(Structured diff data)
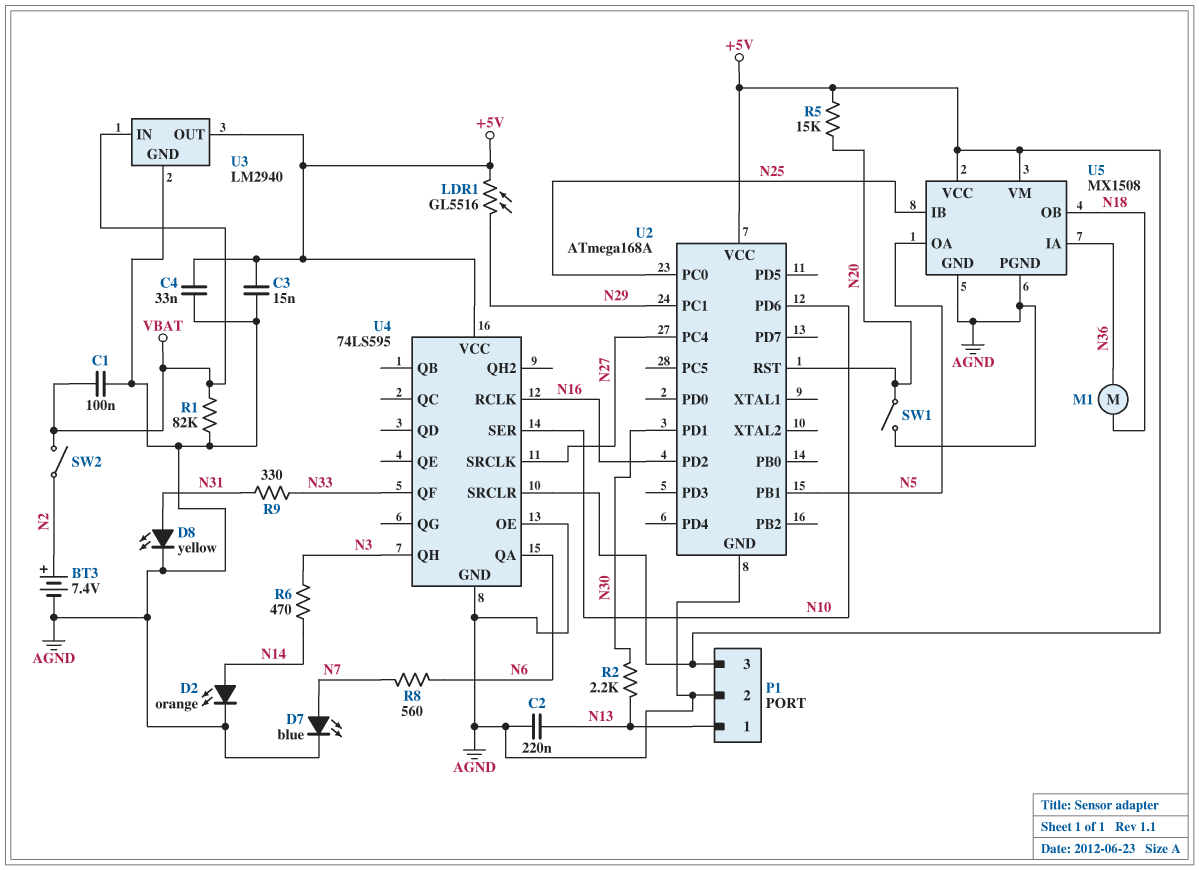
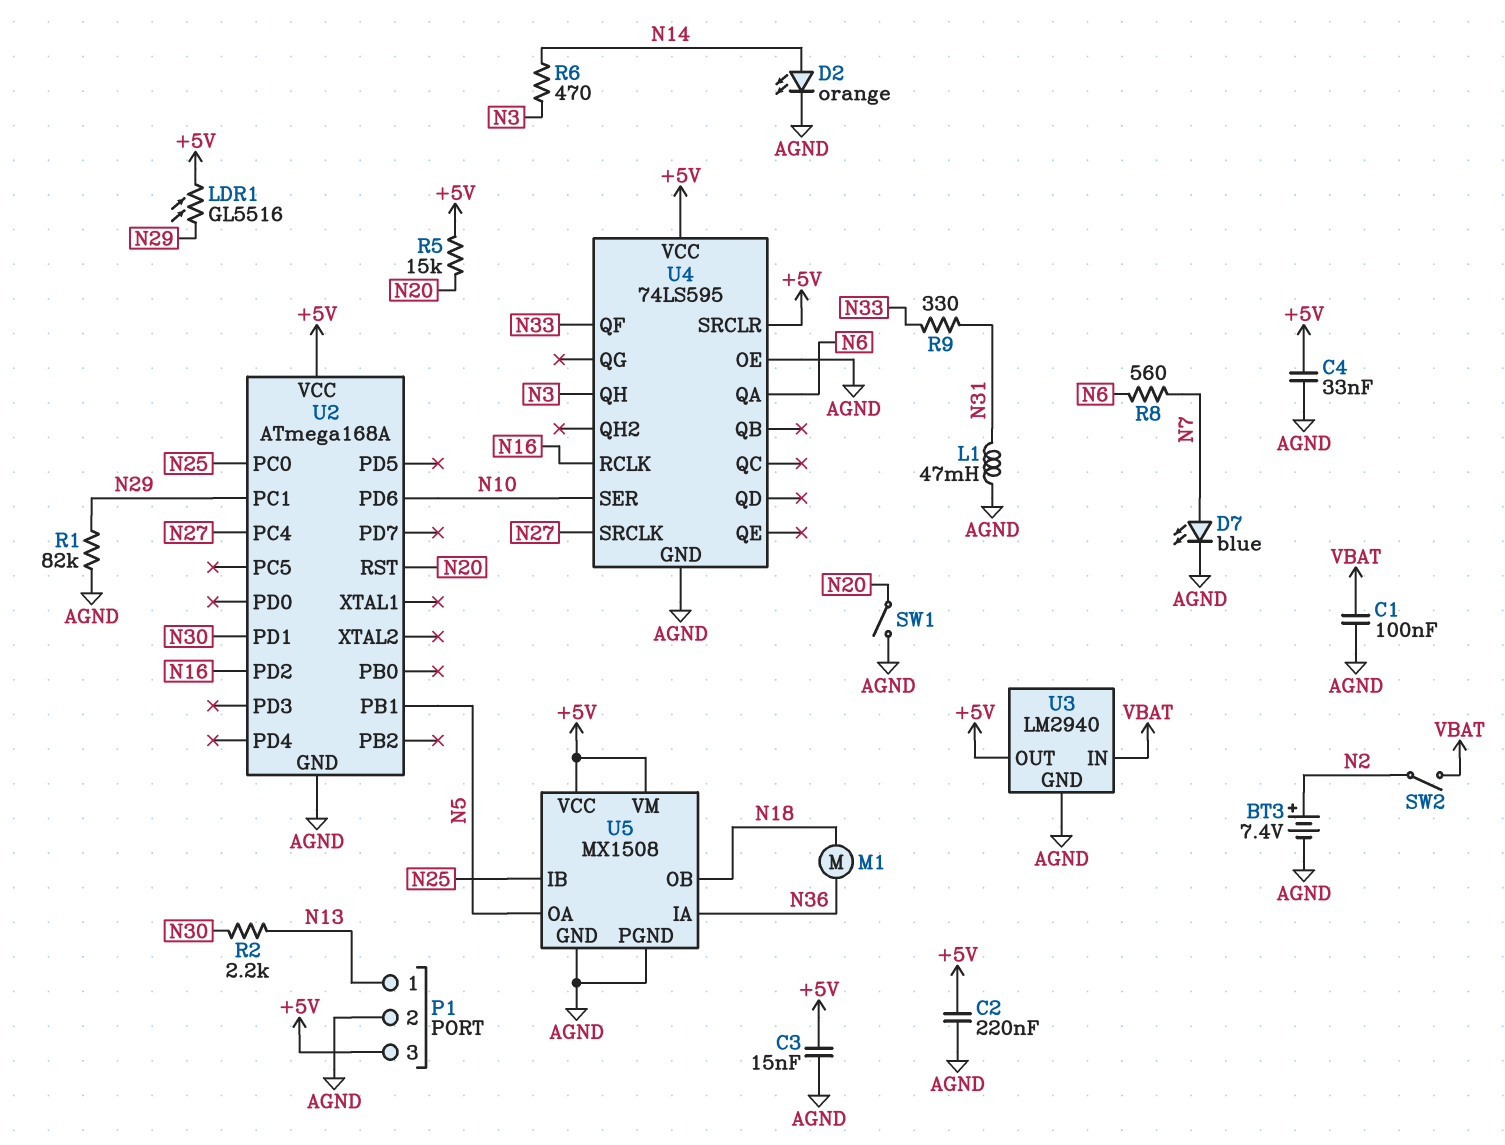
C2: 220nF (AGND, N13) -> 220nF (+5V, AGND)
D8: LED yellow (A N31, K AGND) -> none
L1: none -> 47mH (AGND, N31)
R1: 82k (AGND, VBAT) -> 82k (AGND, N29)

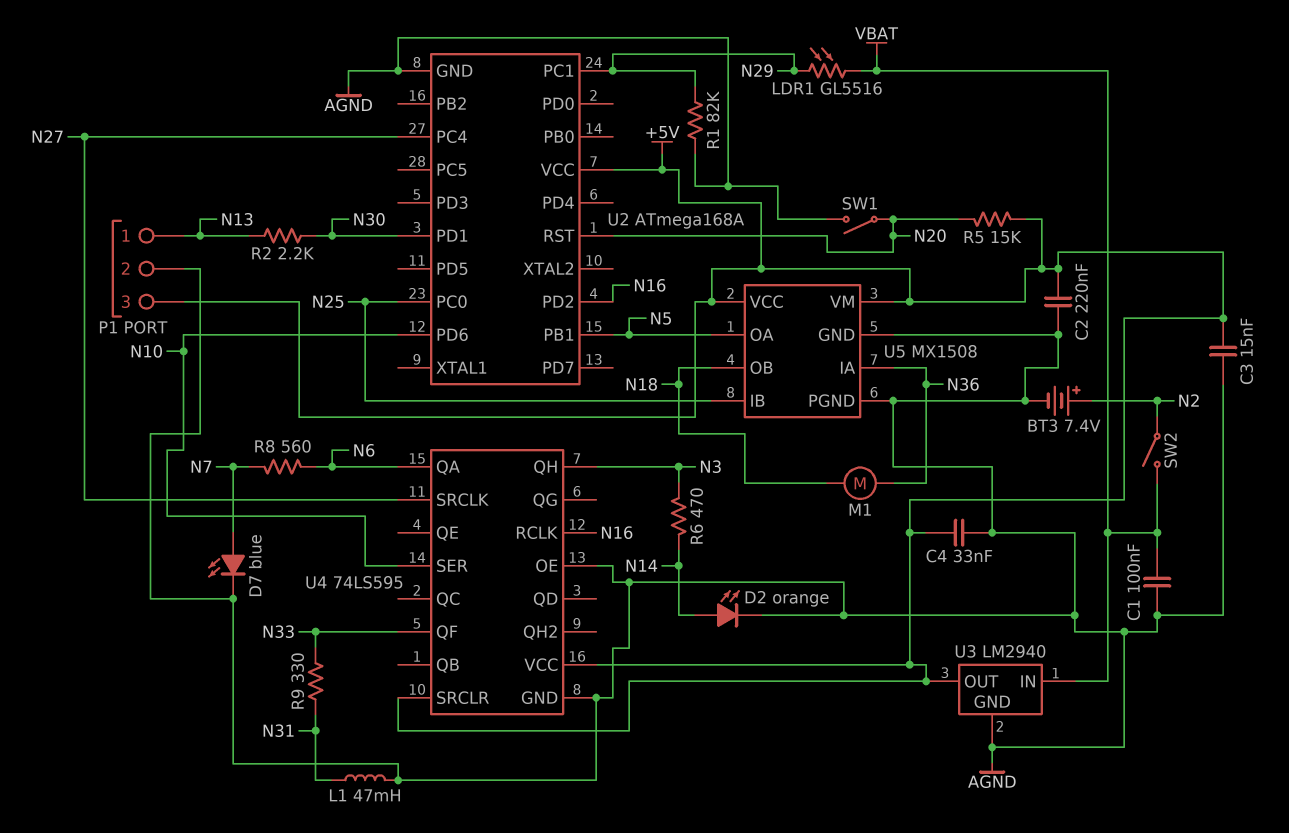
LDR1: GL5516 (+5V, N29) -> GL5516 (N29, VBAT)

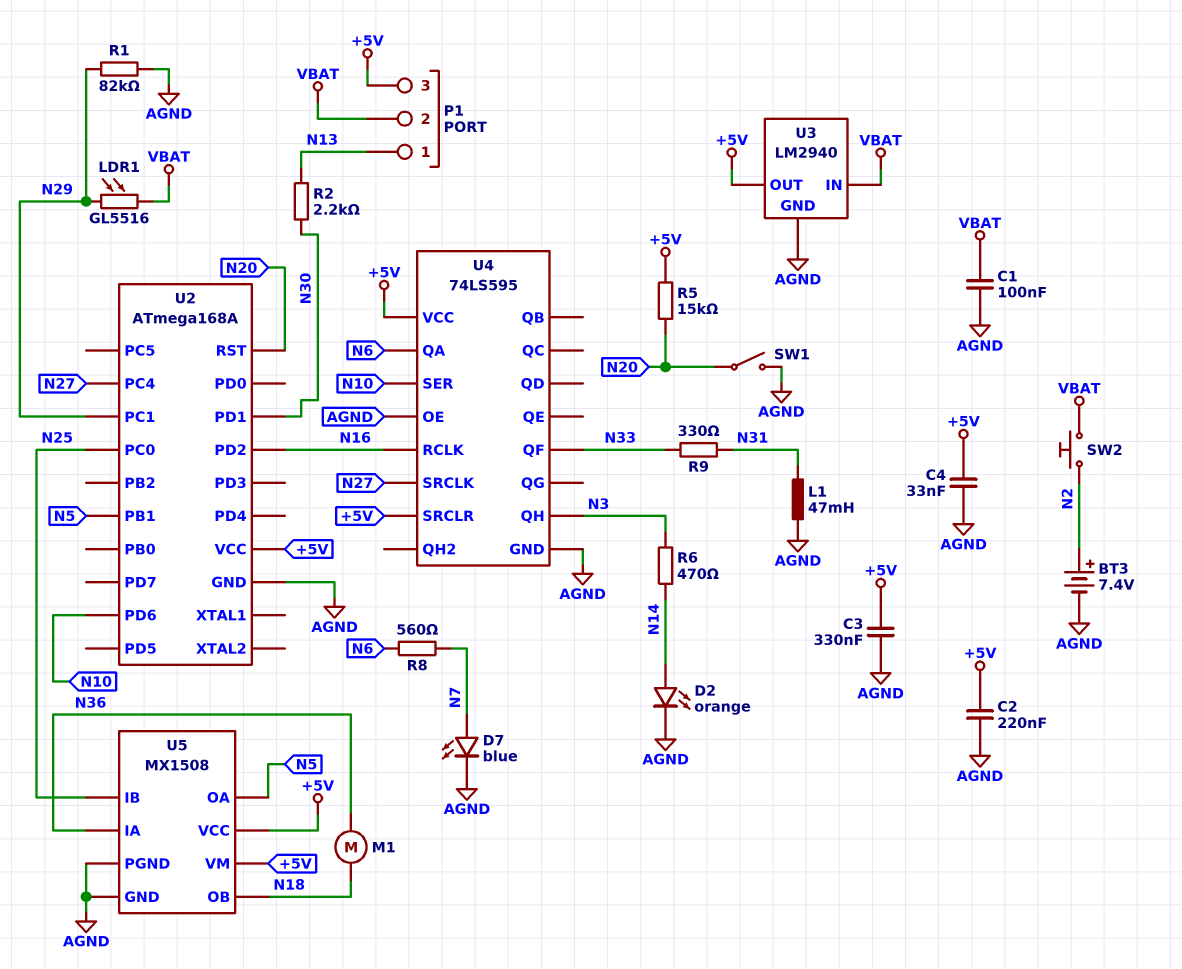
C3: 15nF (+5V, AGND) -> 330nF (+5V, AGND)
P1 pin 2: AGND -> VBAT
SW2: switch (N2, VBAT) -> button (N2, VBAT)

• _EXERCISE DETAILS_: Go through the records above, find each line with the string "VBAT", and copy it.

• _RESPONSE_:
R1: 82k (AGND, VBAT) -> 82k (AGND, N29)
LDR1: GL5516 (+5V, N29) -> GL5516 (N29, VBAT)
P1 pin 2: AGND -> VBAT
SW2: switch (N2, VBAT) -> button (N2, VBAT)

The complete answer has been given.